What to do:
Working from the records below, repeat exactly the lines starting at the line that contains "brown slope G5:H6" and ending at the line that contains "brown brick I9", inclusive.

[Data provided Boundary: Start]

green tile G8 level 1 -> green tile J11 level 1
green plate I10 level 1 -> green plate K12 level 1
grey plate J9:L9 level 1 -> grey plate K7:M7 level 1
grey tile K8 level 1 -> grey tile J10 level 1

[Data provided Boundary: End]
[Data provided Boundary: Start]

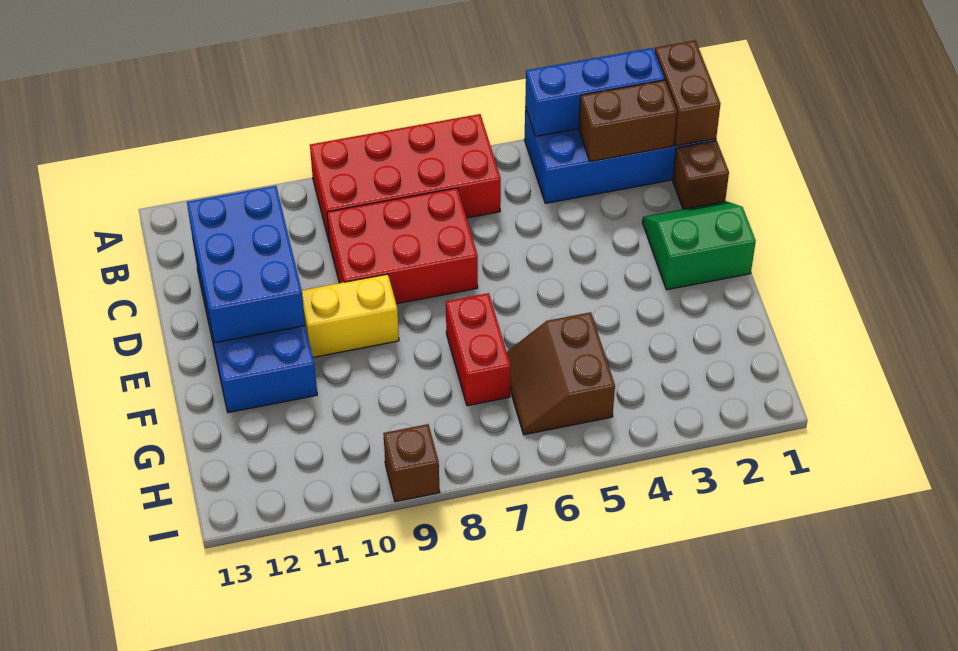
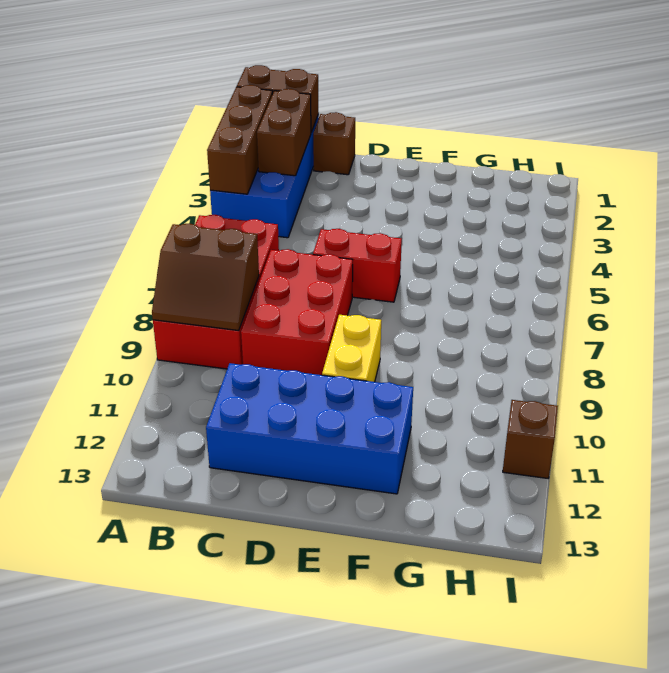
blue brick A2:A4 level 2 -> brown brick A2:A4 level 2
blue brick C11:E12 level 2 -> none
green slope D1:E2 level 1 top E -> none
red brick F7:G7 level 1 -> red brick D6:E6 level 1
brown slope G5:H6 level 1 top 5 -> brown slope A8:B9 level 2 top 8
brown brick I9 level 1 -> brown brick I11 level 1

[Data provided Boundary: End]

Result of this task:
brown slope G5:H6 level 1 top 5 -> brown slope A8:B9 level 2 top 8
brown brick I9 level 1 -> brown brick I11 level 1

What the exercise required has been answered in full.